> Problem details: Return every record exactly. Omit nothing.

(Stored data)
####

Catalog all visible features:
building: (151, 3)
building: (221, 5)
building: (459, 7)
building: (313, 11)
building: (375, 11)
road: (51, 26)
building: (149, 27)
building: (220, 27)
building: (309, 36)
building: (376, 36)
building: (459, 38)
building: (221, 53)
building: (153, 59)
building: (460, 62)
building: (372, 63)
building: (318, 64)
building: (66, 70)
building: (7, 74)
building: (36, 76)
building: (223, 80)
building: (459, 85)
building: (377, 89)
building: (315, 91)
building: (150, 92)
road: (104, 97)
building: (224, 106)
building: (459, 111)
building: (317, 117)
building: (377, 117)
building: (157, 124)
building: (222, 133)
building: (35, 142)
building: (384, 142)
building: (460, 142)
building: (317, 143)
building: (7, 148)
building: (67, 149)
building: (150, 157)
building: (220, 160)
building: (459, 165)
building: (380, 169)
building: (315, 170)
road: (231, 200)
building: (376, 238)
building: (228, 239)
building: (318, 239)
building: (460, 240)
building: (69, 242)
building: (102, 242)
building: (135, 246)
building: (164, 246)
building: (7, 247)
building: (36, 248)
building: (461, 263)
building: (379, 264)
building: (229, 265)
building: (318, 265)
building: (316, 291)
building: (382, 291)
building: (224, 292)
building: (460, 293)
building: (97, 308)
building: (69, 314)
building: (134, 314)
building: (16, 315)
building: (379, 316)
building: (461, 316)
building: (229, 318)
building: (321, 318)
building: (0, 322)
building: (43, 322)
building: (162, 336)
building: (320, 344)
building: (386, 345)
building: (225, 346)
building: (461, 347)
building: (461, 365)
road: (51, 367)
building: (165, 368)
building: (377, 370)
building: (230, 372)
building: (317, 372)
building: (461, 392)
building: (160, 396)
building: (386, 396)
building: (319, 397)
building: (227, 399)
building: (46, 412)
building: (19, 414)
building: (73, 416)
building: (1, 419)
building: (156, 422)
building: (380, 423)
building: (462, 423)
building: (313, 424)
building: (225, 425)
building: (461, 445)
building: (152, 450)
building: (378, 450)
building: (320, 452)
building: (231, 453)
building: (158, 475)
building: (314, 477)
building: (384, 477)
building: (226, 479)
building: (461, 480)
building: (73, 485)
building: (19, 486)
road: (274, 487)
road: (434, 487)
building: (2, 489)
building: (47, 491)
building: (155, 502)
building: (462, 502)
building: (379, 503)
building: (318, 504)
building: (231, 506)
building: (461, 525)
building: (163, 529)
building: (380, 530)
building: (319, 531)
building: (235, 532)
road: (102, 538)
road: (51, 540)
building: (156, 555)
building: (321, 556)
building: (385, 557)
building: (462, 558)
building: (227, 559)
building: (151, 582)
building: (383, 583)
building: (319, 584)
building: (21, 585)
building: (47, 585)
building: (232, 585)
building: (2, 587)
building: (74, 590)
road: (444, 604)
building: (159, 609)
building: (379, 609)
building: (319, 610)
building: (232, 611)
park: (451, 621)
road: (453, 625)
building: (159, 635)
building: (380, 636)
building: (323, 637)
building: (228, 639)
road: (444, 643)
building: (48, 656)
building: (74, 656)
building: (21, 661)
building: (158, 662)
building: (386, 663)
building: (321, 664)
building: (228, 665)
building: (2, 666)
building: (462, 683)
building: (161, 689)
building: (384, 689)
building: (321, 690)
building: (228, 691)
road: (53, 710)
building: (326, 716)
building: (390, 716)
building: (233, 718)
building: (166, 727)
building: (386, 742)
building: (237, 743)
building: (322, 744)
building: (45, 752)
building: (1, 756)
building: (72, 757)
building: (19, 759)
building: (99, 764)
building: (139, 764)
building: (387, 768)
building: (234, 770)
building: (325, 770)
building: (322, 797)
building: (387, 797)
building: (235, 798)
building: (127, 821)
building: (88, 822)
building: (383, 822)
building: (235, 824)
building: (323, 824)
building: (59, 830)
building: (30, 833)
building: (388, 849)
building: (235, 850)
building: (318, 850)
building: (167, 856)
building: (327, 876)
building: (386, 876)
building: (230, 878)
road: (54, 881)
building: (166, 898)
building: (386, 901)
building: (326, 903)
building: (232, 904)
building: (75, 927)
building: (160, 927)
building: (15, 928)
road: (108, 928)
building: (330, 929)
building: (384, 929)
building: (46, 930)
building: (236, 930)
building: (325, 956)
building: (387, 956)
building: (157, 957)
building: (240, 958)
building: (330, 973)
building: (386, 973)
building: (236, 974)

####

> Task answer:
Catalog all visible features:
building: (151, 3)
building: (221, 5)
building: (459, 7)
building: (313, 11)
building: (375, 11)
road: (51, 26)
building: (149, 27)
building: (220, 27)
building: (309, 36)
building: (376, 36)
building: (459, 38)
building: (221, 53)
building: (153, 59)
building: (460, 62)
building: (372, 63)
building: (318, 64)
building: (66, 70)
building: (7, 74)
building: (36, 76)
building: (223, 80)
building: (459, 85)
building: (377, 89)
building: (315, 91)
building: (150, 92)
road: (104, 97)
building: (224, 106)
building: (459, 111)
building: (317, 117)
building: (377, 117)
building: (157, 124)
building: (222, 133)
building: (35, 142)
building: (384, 142)
building: (460, 142)
building: (317, 143)
building: (7, 148)
building: (67, 149)
building: (150, 157)
building: (220, 160)
building: (459, 165)
building: (380, 169)
building: (315, 170)
road: (231, 200)
building: (376, 238)
building: (228, 239)
building: (318, 239)
building: (460, 240)
building: (69, 242)
building: (102, 242)
building: (135, 246)
building: (164, 246)
building: (7, 247)
building: (36, 248)
building: (461, 263)
building: (379, 264)
building: (229, 265)
building: (318, 265)
building: (316, 291)
building: (382, 291)
building: (224, 292)
building: (460, 293)
building: (97, 308)
building: (69, 314)
building: (134, 314)
building: (16, 315)
building: (379, 316)
building: (461, 316)
building: (229, 318)
building: (321, 318)
building: (0, 322)
building: (43, 322)
building: (162, 336)
building: (320, 344)
building: (386, 345)
building: (225, 346)
building: (461, 347)
building: (461, 365)
road: (51, 367)
building: (165, 368)
building: (377, 370)
building: (230, 372)
building: (317, 372)
building: (461, 392)
building: (160, 396)
building: (386, 396)
building: (319, 397)
building: (227, 399)
building: (46, 412)
building: (19, 414)
building: (73, 416)
building: (1, 419)
building: (156, 422)
building: (380, 423)
building: (462, 423)
building: (313, 424)
building: (225, 425)
building: (461, 445)
building: (152, 450)
building: (378, 450)
building: (320, 452)
building: (231, 453)
building: (158, 475)
building: (314, 477)
building: (384, 477)
building: (226, 479)
building: (461, 480)
building: (73, 485)
building: (19, 486)
road: (274, 487)
road: (434, 487)
building: (2, 489)
building: (47, 491)
building: (155, 502)
building: (462, 502)
building: (379, 503)
building: (318, 504)
building: (231, 506)
building: (461, 525)
building: (163, 529)
building: (380, 530)
building: (319, 531)
building: (235, 532)
road: (102, 538)
road: (51, 540)
building: (156, 555)
building: (321, 556)
building: (385, 557)
building: (462, 558)
building: (227, 559)
building: (151, 582)
building: (383, 583)
building: (319, 584)
building: (21, 585)
building: (47, 585)
building: (232, 585)
building: (2, 587)
building: (74, 590)
road: (444, 604)
building: (159, 609)
building: (379, 609)
building: (319, 610)
building: (232, 611)
park: (451, 621)
road: (453, 625)
building: (159, 635)
building: (380, 636)
building: (323, 637)
building: (228, 639)
road: (444, 643)
building: (48, 656)
building: (74, 656)
building: (21, 661)
building: (158, 662)
building: (386, 663)
building: (321, 664)
building: (228, 665)
building: (2, 666)
building: (462, 683)
building: (161, 689)
building: (384, 689)
building: (321, 690)
building: (228, 691)
road: (53, 710)
building: (326, 716)
building: (390, 716)
building: (233, 718)
building: (166, 727)
building: (386, 742)
building: (237, 743)
building: (322, 744)
building: (45, 752)
building: (1, 756)
building: (72, 757)
building: (19, 759)
building: (99, 764)
building: (139, 764)
building: (387, 768)
building: (234, 770)
building: (325, 770)
building: (322, 797)
building: (387, 797)
building: (235, 798)
building: (127, 821)
building: (88, 822)
building: (383, 822)
building: (235, 824)
building: (323, 824)
building: (59, 830)
building: (30, 833)
building: (388, 849)
building: (235, 850)
building: (318, 850)
building: (167, 856)
building: (327, 876)
building: (386, 876)
building: (230, 878)
road: (54, 881)
building: (166, 898)
building: (386, 901)
building: (326, 903)
building: (232, 904)
building: (75, 927)
building: (160, 927)
building: (15, 928)
road: (108, 928)
building: (330, 929)
building: (384, 929)
building: (46, 930)
building: (236, 930)
building: (325, 956)
building: (387, 956)
building: (157, 957)
building: (240, 958)
building: (330, 973)
building: (386, 973)
building: (236, 974)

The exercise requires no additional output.